_Your task_:
Return each line of the listing that has the word "diamond" in it.

_Data shown_:
★ ★ ★ ★ ★

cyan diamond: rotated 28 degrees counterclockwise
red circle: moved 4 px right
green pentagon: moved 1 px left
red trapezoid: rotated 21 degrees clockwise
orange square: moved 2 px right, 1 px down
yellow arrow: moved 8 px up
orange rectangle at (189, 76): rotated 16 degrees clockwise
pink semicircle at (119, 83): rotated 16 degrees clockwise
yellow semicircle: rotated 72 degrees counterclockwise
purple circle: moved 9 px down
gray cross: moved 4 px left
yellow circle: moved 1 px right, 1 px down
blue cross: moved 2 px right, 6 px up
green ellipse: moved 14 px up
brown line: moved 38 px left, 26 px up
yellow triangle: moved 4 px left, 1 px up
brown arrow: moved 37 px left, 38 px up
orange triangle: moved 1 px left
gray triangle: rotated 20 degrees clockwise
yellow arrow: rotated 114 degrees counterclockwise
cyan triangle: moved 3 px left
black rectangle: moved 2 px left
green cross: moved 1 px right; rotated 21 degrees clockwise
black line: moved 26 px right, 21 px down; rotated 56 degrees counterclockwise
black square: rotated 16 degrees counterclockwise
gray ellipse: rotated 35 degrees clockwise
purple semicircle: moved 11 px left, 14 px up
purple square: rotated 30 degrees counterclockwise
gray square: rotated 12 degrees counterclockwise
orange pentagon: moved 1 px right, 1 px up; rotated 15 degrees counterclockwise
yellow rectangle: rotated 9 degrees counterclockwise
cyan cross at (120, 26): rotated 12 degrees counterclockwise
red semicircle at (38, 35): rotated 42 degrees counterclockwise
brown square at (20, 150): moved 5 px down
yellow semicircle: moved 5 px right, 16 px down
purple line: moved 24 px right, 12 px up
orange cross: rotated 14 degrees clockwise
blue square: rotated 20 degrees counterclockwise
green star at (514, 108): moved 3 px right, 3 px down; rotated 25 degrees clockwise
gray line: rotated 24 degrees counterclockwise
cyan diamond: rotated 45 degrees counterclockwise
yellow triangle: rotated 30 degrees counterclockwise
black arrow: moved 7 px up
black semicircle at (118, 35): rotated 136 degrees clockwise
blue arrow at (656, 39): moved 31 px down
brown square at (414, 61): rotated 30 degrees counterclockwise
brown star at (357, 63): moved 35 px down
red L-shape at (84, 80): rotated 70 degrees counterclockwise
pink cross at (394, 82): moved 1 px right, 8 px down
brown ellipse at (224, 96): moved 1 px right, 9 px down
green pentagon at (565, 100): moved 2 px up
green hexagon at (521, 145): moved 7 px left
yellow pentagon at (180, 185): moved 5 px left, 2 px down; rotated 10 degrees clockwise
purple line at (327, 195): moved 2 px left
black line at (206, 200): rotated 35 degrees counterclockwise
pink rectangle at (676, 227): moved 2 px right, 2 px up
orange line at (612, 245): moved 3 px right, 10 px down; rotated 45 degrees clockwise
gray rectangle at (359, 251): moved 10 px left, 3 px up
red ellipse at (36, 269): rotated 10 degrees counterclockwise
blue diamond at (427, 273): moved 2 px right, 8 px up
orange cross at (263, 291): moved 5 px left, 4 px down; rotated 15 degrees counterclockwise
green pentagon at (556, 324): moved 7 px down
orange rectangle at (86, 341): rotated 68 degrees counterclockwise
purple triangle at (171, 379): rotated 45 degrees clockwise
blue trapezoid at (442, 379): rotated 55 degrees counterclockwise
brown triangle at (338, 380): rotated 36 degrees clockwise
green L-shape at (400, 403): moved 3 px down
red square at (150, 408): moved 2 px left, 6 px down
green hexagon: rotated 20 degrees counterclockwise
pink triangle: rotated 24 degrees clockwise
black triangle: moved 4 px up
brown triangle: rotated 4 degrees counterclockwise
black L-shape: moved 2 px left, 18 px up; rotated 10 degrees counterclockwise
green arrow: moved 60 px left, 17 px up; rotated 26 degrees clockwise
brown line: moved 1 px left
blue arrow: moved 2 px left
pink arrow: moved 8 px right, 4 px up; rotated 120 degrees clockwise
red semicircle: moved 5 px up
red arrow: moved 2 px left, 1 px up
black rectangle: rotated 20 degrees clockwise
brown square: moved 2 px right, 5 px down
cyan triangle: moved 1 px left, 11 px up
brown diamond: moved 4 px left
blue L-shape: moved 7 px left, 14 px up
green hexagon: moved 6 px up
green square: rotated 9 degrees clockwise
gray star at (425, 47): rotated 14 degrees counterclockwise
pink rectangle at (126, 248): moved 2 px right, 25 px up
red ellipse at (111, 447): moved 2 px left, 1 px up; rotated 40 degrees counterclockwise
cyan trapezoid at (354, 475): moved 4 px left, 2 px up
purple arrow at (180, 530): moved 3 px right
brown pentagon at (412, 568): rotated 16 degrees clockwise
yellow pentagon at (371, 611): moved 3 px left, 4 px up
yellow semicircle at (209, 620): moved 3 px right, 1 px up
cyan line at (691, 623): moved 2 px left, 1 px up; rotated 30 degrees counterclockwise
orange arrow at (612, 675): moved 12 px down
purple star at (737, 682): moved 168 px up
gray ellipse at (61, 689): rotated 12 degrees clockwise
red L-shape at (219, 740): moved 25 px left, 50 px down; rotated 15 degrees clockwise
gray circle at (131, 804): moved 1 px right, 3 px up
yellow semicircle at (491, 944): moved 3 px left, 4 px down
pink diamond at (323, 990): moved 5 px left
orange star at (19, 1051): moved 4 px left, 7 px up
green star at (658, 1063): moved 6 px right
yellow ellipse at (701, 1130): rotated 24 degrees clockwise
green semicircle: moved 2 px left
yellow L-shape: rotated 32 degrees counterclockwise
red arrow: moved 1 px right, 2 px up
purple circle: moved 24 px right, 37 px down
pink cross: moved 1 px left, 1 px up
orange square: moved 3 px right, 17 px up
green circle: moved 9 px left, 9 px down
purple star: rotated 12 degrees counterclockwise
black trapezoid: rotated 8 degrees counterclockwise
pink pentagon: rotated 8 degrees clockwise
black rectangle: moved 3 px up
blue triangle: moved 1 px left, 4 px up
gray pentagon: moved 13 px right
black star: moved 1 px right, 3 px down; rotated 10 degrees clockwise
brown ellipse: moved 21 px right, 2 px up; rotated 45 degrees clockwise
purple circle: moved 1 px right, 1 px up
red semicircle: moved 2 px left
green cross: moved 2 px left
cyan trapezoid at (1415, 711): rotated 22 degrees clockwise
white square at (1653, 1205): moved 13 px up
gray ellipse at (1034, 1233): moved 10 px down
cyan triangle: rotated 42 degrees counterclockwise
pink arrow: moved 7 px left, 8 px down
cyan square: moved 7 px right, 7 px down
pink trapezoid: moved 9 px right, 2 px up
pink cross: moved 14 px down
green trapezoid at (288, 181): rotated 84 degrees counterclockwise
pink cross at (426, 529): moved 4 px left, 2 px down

★ ★ ★ ★ ★

_Problem solution_:
cyan diamond: rotated 28 degrees counterclockwise
cyan diamond: rotated 45 degrees counterclockwise
blue diamond at (427, 273): moved 2 px right, 8 px up
brown diamond: moved 4 px left
pink diamond at (323, 990): moved 5 px left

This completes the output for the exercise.